Remote sensing object lists »
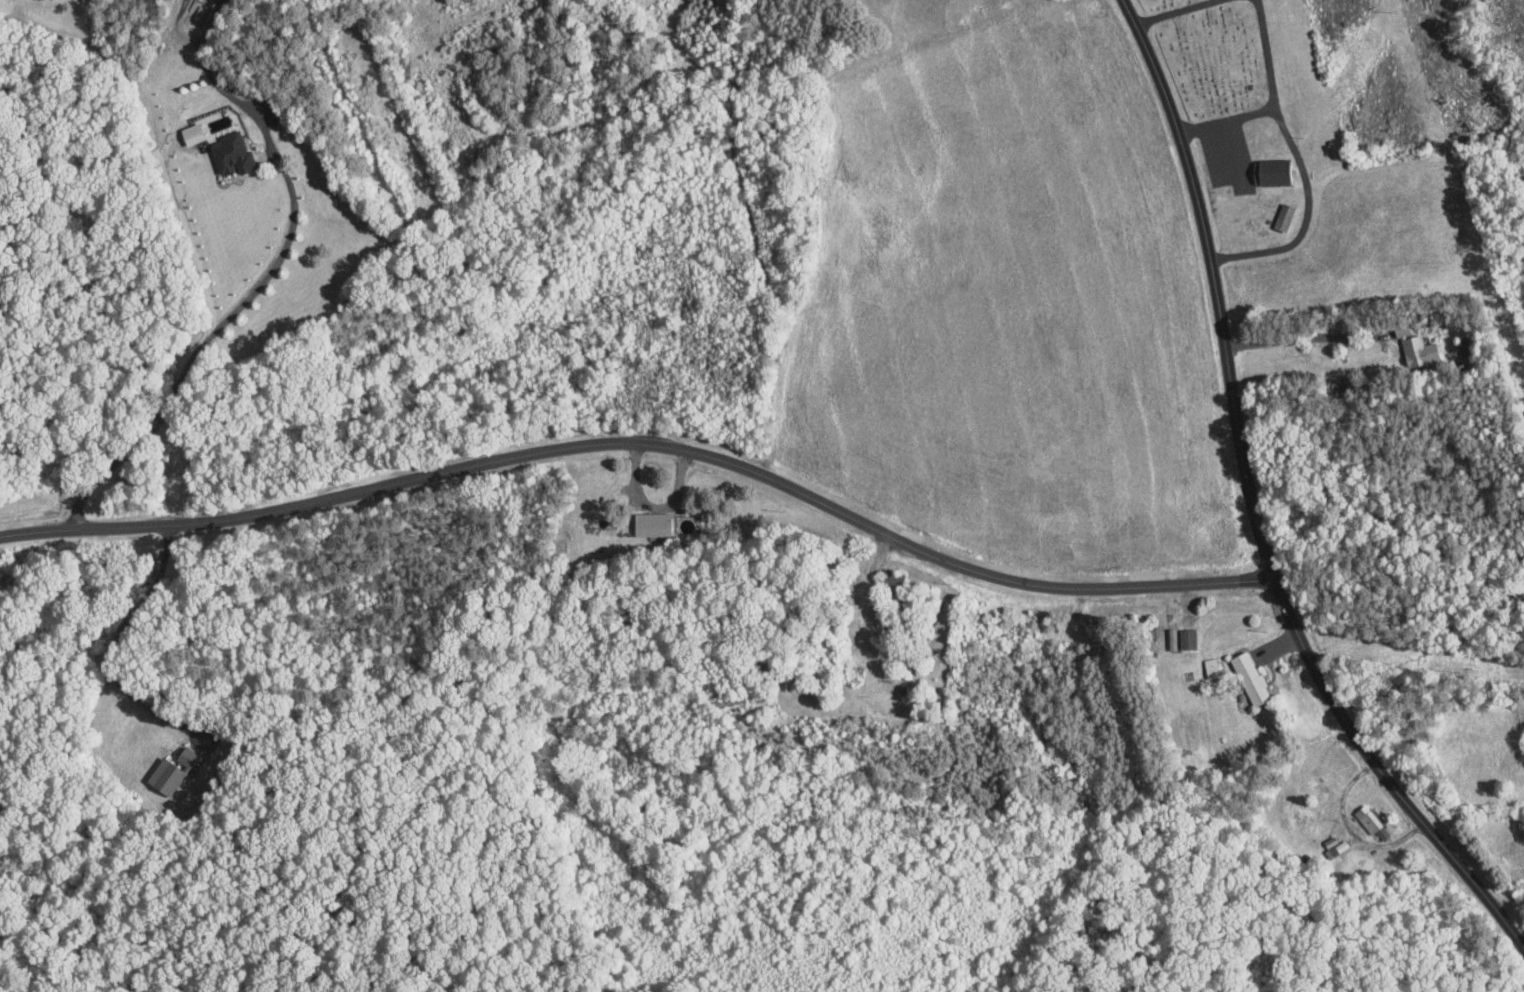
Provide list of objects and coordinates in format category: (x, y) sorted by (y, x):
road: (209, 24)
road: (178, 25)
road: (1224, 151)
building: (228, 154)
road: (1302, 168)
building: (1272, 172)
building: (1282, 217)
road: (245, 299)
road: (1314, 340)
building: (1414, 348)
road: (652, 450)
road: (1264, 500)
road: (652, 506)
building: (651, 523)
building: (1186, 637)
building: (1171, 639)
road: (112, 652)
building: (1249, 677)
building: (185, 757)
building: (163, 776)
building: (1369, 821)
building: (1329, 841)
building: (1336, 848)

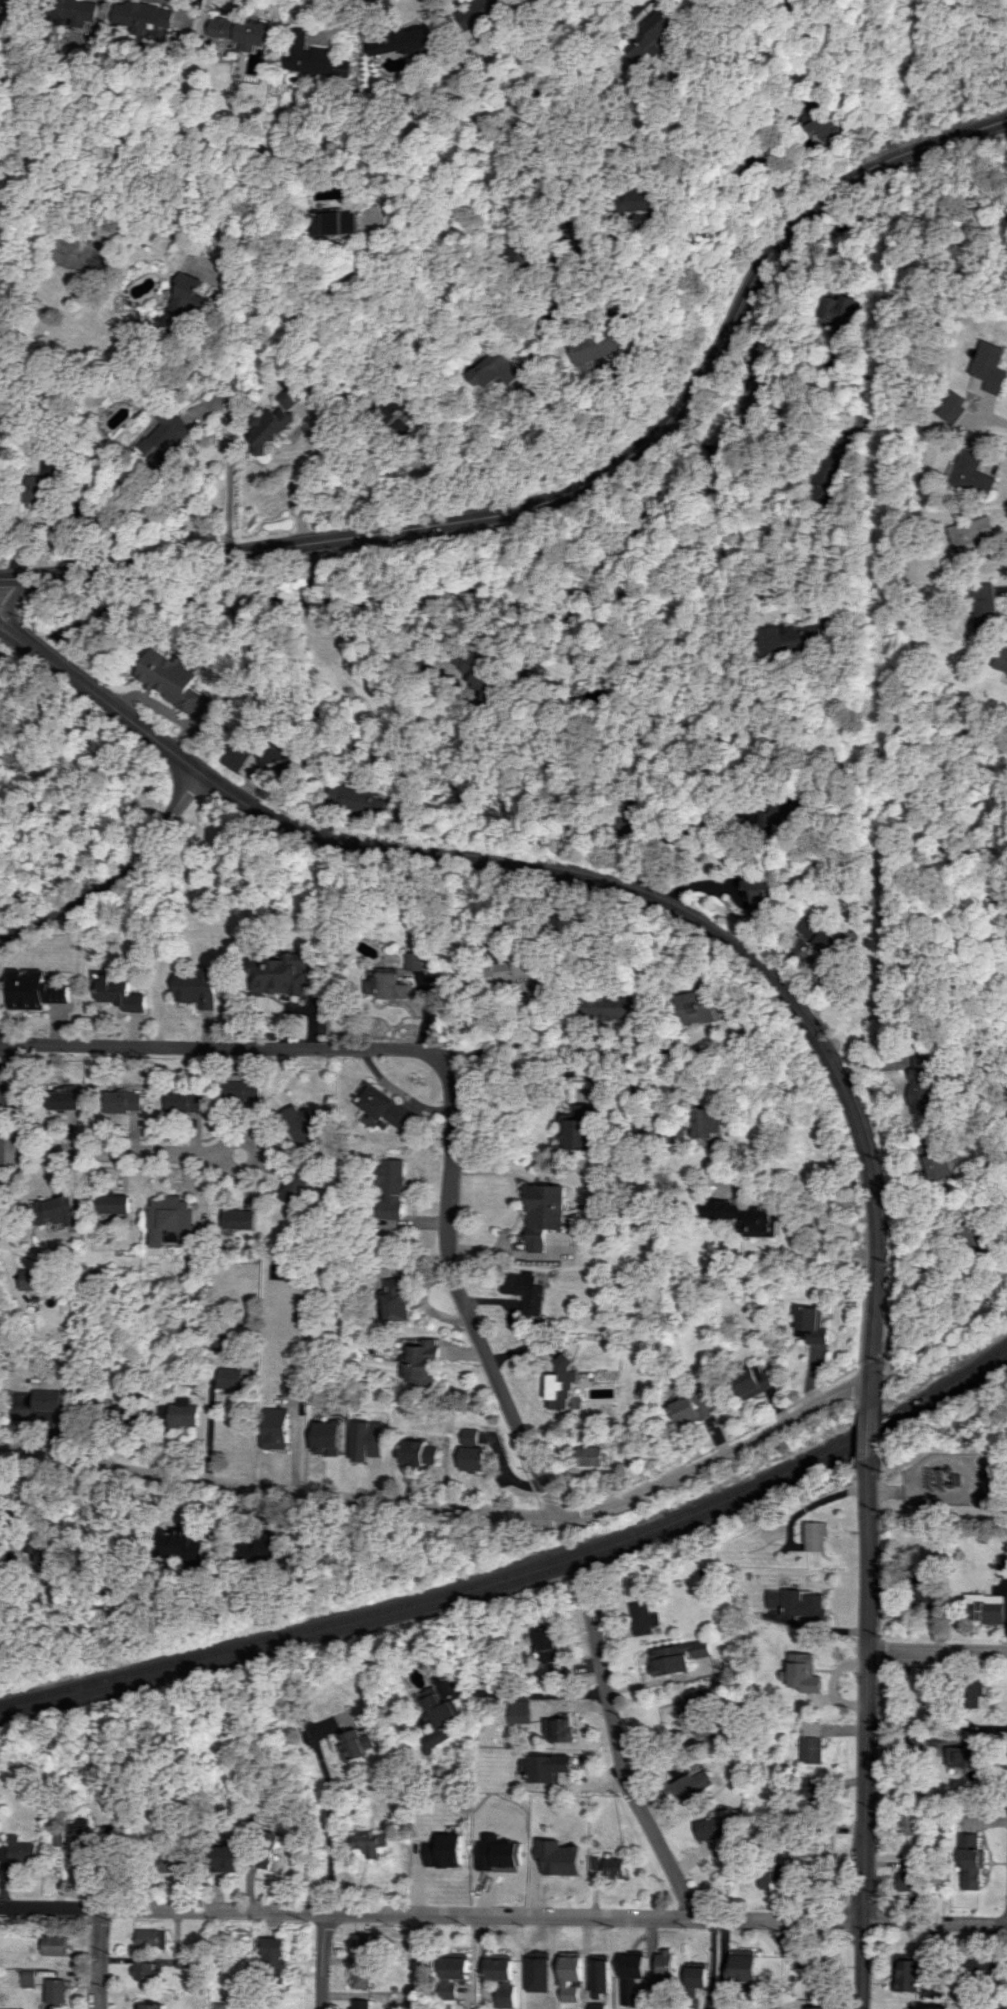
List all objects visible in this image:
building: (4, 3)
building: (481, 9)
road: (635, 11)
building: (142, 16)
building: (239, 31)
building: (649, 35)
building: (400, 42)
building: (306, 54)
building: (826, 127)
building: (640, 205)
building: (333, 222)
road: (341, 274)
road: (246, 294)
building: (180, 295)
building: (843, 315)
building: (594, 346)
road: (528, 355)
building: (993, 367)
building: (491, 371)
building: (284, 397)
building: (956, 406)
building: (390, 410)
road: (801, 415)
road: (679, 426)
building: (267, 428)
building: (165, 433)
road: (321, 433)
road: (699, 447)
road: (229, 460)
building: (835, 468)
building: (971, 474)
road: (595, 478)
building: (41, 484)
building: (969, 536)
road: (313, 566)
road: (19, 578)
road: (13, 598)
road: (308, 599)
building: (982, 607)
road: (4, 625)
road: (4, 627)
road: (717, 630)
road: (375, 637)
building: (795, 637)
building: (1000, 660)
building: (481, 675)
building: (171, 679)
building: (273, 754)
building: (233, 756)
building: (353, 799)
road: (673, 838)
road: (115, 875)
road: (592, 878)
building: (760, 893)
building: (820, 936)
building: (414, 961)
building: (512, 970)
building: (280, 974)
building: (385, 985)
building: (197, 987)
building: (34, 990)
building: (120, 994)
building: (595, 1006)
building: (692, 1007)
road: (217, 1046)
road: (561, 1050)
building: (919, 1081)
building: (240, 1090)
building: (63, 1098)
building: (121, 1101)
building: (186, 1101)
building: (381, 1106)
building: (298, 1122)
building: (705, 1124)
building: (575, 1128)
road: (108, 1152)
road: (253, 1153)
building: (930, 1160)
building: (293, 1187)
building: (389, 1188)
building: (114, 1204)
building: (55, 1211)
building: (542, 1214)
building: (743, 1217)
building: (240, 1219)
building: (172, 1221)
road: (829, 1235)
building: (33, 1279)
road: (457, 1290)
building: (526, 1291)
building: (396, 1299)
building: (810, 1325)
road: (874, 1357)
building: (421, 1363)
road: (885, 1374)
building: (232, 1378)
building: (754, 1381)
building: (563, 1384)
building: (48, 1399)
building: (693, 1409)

ASSIGNMENT »
The whole of the data above needs retyping exactly, with pictures omitted.

SOLUTION TO THE PROBLEM »
Provide list of objects and coordinates in format category: (x, y) sorted by (y, x):
road: (209, 24)
road: (178, 25)
road: (1224, 151)
building: (228, 154)
road: (1302, 168)
building: (1272, 172)
building: (1282, 217)
road: (245, 299)
road: (1314, 340)
building: (1414, 348)
road: (652, 450)
road: (1264, 500)
road: (652, 506)
building: (651, 523)
building: (1186, 637)
building: (1171, 639)
road: (112, 652)
building: (1249, 677)
building: (185, 757)
building: (163, 776)
building: (1369, 821)
building: (1329, 841)
building: (1336, 848)

List all objects visible in this image:
building: (4, 3)
building: (481, 9)
road: (635, 11)
building: (142, 16)
building: (239, 31)
building: (649, 35)
building: (400, 42)
building: (306, 54)
building: (826, 127)
building: (640, 205)
building: (333, 222)
road: (341, 274)
road: (246, 294)
building: (180, 295)
building: (843, 315)
building: (594, 346)
road: (528, 355)
building: (993, 367)
building: (491, 371)
building: (284, 397)
building: (956, 406)
building: (390, 410)
road: (801, 415)
road: (679, 426)
building: (267, 428)
building: (165, 433)
road: (321, 433)
road: (699, 447)
road: (229, 460)
building: (835, 468)
building: (971, 474)
road: (595, 478)
building: (41, 484)
building: (969, 536)
road: (313, 566)
road: (19, 578)
road: (13, 598)
road: (308, 599)
building: (982, 607)
road: (4, 625)
road: (4, 627)
road: (717, 630)
road: (375, 637)
building: (795, 637)
building: (1000, 660)
building: (481, 675)
building: (171, 679)
building: (273, 754)
building: (233, 756)
building: (353, 799)
road: (673, 838)
road: (115, 875)
road: (592, 878)
building: (760, 893)
building: (820, 936)
building: (414, 961)
building: (512, 970)
building: (280, 974)
building: (385, 985)
building: (197, 987)
building: (34, 990)
building: (120, 994)
building: (595, 1006)
building: (692, 1007)
road: (217, 1046)
road: (561, 1050)
building: (919, 1081)
building: (240, 1090)
building: (63, 1098)
building: (121, 1101)
building: (186, 1101)
building: (381, 1106)
building: (298, 1122)
building: (705, 1124)
building: (575, 1128)
road: (108, 1152)
road: (253, 1153)
building: (930, 1160)
building: (293, 1187)
building: (389, 1188)
building: (114, 1204)
building: (55, 1211)
building: (542, 1214)
building: (743, 1217)
building: (240, 1219)
building: (172, 1221)
road: (829, 1235)
building: (33, 1279)
road: (457, 1290)
building: (526, 1291)
building: (396, 1299)
building: (810, 1325)
road: (874, 1357)
building: (421, 1363)
road: (885, 1374)
building: (232, 1378)
building: (754, 1381)
building: (563, 1384)
building: (48, 1399)
building: (693, 1409)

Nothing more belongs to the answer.